→ **Your objective**
With the entries below as the source, tally the lines that contain the string "none" and give the number only.

→ **Edit difference data**
+--

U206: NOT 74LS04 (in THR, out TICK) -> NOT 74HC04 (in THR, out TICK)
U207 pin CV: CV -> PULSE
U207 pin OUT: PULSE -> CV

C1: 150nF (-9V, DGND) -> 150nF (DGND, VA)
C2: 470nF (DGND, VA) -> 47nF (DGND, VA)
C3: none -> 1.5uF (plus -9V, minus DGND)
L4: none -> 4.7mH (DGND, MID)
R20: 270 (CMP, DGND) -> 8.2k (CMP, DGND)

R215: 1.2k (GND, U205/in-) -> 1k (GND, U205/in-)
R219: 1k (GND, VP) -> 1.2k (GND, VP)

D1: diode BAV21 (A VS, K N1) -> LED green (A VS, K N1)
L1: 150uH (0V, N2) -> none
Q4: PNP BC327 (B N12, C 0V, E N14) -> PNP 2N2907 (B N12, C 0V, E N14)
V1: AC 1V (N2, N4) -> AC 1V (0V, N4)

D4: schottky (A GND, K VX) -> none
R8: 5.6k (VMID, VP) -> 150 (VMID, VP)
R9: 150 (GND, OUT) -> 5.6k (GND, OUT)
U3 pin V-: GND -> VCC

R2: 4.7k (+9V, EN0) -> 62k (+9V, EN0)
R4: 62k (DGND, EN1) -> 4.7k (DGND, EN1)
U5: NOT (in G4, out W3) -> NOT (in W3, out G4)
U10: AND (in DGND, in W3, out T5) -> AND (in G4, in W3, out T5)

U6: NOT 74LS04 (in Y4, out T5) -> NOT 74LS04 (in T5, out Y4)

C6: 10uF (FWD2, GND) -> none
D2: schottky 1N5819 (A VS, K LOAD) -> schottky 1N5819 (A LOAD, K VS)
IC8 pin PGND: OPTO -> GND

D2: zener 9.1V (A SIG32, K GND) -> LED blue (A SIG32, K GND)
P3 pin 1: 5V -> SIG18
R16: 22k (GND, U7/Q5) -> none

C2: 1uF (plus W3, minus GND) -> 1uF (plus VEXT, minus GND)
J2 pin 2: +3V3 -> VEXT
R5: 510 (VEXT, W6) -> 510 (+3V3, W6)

+--

→ **Answer to this task**
6